WHAT TO DO
Write each line out again exactly as written.

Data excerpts
# # # # # # #

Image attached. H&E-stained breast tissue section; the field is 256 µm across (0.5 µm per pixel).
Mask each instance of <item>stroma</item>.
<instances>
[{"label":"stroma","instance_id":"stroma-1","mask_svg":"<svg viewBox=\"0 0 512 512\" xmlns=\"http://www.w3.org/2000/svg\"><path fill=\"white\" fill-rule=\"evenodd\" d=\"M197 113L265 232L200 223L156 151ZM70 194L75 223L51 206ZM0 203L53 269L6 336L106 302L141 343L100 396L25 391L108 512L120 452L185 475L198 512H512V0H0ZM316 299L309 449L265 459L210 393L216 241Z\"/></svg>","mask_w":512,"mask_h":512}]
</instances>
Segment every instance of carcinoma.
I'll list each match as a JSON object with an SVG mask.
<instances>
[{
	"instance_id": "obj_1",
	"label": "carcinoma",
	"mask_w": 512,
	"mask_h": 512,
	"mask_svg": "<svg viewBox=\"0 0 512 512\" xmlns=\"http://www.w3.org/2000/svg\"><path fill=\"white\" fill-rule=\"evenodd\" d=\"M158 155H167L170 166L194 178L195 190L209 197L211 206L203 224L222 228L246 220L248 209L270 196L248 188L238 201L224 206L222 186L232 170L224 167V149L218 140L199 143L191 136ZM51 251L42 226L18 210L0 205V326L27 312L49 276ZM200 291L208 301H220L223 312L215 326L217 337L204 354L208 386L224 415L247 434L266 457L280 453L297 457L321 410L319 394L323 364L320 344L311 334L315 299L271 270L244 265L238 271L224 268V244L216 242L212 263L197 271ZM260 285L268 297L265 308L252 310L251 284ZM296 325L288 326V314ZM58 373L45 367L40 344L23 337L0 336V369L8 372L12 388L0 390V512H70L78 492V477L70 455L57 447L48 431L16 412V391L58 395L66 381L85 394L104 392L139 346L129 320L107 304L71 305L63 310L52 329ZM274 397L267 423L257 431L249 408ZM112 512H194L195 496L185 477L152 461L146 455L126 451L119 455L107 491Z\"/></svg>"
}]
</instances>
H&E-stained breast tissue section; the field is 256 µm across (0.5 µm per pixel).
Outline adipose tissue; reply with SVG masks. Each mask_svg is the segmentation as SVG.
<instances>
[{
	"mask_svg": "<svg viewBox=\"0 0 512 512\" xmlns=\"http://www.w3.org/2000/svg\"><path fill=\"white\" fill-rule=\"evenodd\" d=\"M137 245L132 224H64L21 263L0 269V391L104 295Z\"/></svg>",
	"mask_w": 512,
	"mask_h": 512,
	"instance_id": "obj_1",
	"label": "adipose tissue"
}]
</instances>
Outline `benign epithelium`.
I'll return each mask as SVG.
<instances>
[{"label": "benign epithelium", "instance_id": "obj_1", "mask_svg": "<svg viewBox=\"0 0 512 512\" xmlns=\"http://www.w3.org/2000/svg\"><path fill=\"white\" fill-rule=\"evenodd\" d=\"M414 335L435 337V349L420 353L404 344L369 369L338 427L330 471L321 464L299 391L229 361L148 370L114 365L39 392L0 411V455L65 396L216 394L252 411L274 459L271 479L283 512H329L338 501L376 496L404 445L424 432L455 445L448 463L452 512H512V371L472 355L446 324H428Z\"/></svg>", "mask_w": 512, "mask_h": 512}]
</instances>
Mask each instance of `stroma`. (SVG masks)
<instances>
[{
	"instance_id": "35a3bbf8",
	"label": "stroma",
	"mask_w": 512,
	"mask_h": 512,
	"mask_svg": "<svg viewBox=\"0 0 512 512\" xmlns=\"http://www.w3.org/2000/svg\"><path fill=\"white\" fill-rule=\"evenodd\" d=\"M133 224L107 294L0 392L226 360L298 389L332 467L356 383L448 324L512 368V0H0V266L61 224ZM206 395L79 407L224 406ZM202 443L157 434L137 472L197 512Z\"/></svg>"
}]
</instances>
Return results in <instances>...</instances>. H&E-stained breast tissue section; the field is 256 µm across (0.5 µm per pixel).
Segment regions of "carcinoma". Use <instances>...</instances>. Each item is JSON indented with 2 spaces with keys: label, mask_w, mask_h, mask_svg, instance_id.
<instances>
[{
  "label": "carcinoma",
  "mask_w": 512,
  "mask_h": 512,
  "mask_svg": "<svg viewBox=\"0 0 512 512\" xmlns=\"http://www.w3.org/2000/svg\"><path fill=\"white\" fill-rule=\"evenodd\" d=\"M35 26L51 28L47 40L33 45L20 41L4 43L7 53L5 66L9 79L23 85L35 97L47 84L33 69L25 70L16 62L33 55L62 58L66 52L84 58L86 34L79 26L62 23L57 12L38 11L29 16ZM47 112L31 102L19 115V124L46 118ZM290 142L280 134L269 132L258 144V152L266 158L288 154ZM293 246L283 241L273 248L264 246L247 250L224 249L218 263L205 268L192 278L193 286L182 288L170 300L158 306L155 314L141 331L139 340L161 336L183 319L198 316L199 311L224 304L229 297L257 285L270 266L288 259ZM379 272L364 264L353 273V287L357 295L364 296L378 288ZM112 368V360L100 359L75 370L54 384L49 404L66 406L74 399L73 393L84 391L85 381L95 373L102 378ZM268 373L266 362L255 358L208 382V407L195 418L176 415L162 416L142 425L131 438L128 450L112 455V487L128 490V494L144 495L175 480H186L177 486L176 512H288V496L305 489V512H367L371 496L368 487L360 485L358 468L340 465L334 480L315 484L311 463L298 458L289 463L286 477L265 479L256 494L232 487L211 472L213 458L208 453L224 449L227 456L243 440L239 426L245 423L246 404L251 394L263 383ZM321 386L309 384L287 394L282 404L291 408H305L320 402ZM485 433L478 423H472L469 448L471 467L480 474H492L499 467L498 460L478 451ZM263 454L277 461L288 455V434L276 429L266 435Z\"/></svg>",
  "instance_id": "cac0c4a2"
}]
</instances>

# # # # # # #

RESULT OF THE TASK
Image attached. H&E-stained breast tissue section; the field is 256 µm across (0.5 µm per pixel).
Mask each instance of <item>stroma</item>.
<instances>
[{"label":"stroma","instance_id":"stroma-1","mask_svg":"<svg viewBox=\"0 0 512 512\" xmlns=\"http://www.w3.org/2000/svg\"><path fill=\"white\" fill-rule=\"evenodd\" d=\"M197 113L265 232L200 223L156 151ZM70 194L75 223L51 206ZM0 203L53 269L6 336L106 302L141 343L100 396L25 391L108 512L120 452L185 475L198 512H512V0H0ZM316 299L309 449L265 459L210 393L216 241Z\"/></svg>","mask_w":512,"mask_h":512}]
</instances>
Segment every instance of carcinoma.
I'll list each match as a JSON object with an SVG mask.
<instances>
[{
	"instance_id": "obj_1",
	"label": "carcinoma",
	"mask_w": 512,
	"mask_h": 512,
	"mask_svg": "<svg viewBox=\"0 0 512 512\" xmlns=\"http://www.w3.org/2000/svg\"><path fill=\"white\" fill-rule=\"evenodd\" d=\"M158 155H167L170 166L194 178L195 190L209 197L211 206L203 224L222 228L246 220L248 209L270 196L248 188L238 201L224 206L222 186L232 170L224 167V149L218 140L199 143L191 136ZM51 251L42 226L18 210L0 205V326L27 312L49 276ZM200 291L208 301H220L223 312L215 326L217 337L204 354L208 386L224 415L247 434L266 457L280 453L297 457L321 410L319 394L323 364L320 344L311 334L315 299L271 270L244 265L238 271L224 268V244L216 242L212 263L197 271ZM260 285L268 297L265 308L252 310L251 284ZM296 325L288 326V314ZM58 373L45 367L40 344L23 337L0 336V369L8 372L12 388L0 390V512H70L78 492V477L70 455L57 447L48 431L16 412V391L58 395L66 381L85 394L104 392L139 346L129 320L107 304L71 305L63 310L52 329ZM274 397L267 423L257 431L249 408ZM112 512H194L195 496L185 477L152 461L146 455L126 451L119 455L107 491Z\"/></svg>"
}]
</instances>
H&E-stained breast tissue section; the field is 256 µm across (0.5 µm per pixel).
Outline adipose tissue; reply with SVG masks. Each mask_svg is the segmentation as SVG.
<instances>
[{
	"mask_svg": "<svg viewBox=\"0 0 512 512\" xmlns=\"http://www.w3.org/2000/svg\"><path fill=\"white\" fill-rule=\"evenodd\" d=\"M137 245L132 224H64L21 263L0 269V391L104 295Z\"/></svg>",
	"mask_w": 512,
	"mask_h": 512,
	"instance_id": "obj_1",
	"label": "adipose tissue"
}]
</instances>
Outline `benign epithelium`.
I'll return each mask as SVG.
<instances>
[{"label": "benign epithelium", "instance_id": "obj_1", "mask_svg": "<svg viewBox=\"0 0 512 512\" xmlns=\"http://www.w3.org/2000/svg\"><path fill=\"white\" fill-rule=\"evenodd\" d=\"M414 335L435 337V349L420 353L404 344L369 369L338 427L330 471L321 464L299 391L229 361L148 370L114 365L39 392L0 411V455L65 396L216 394L252 411L274 459L271 479L283 512H329L338 501L376 496L404 445L424 432L455 445L448 463L452 512H512V371L472 355L446 324H428Z\"/></svg>", "mask_w": 512, "mask_h": 512}]
</instances>
Mask each instance of `stroma`. (SVG masks)
<instances>
[{
	"instance_id": "35a3bbf8",
	"label": "stroma",
	"mask_w": 512,
	"mask_h": 512,
	"mask_svg": "<svg viewBox=\"0 0 512 512\" xmlns=\"http://www.w3.org/2000/svg\"><path fill=\"white\" fill-rule=\"evenodd\" d=\"M133 224L107 294L0 392L226 360L298 389L332 467L356 383L448 324L512 368V0H0V266L61 224ZM206 395L79 407L224 406ZM202 443L157 434L137 472L197 512Z\"/></svg>"
}]
</instances>
Return results in <instances>...</instances>. H&E-stained breast tissue section; the field is 256 µm across (0.5 µm per pixel).
Segment regions of "carcinoma". Use <instances>...</instances>. Each item is JSON indented with 2 spaces with keys: label, mask_w, mask_h, mask_svg, instance_id.
<instances>
[{
  "label": "carcinoma",
  "mask_w": 512,
  "mask_h": 512,
  "mask_svg": "<svg viewBox=\"0 0 512 512\" xmlns=\"http://www.w3.org/2000/svg\"><path fill=\"white\" fill-rule=\"evenodd\" d=\"M35 26L51 28L47 40L33 45L20 41L4 43L7 53L5 66L9 79L23 85L35 97L47 84L33 69L25 70L16 62L33 55L62 58L66 52L84 58L86 34L79 26L62 23L57 12L38 11L29 16ZM47 112L31 102L19 115V124L46 118ZM290 142L280 134L269 132L258 144V152L266 158L288 154ZM293 246L283 241L273 248L264 246L247 250L224 249L218 263L205 268L192 278L193 286L182 288L170 300L158 306L155 314L141 331L139 340L161 336L183 319L198 316L199 311L224 304L229 297L257 285L270 266L288 259ZM379 272L364 264L353 273V287L357 295L364 296L378 288ZM112 368V360L100 359L75 370L54 384L49 404L66 406L74 399L73 393L84 391L85 381L95 373L102 378ZM268 373L266 362L255 358L208 382V407L195 418L176 415L162 416L142 425L131 438L128 450L112 455V487L128 490V494L144 495L175 480H186L177 486L176 512H288V496L305 489V512H367L371 496L368 487L360 485L358 468L340 465L334 480L315 484L311 463L298 458L289 463L286 477L265 479L256 494L232 487L211 472L213 458L208 453L224 449L227 456L243 440L239 426L245 423L246 404L251 394L263 383ZM321 386L309 384L287 394L282 404L291 408H305L320 402ZM485 433L478 423H472L469 448L471 467L480 474H492L499 467L498 460L478 451ZM263 454L277 461L288 455V434L276 429L266 435Z\"/></svg>",
  "instance_id": "cac0c4a2"
}]
</instances>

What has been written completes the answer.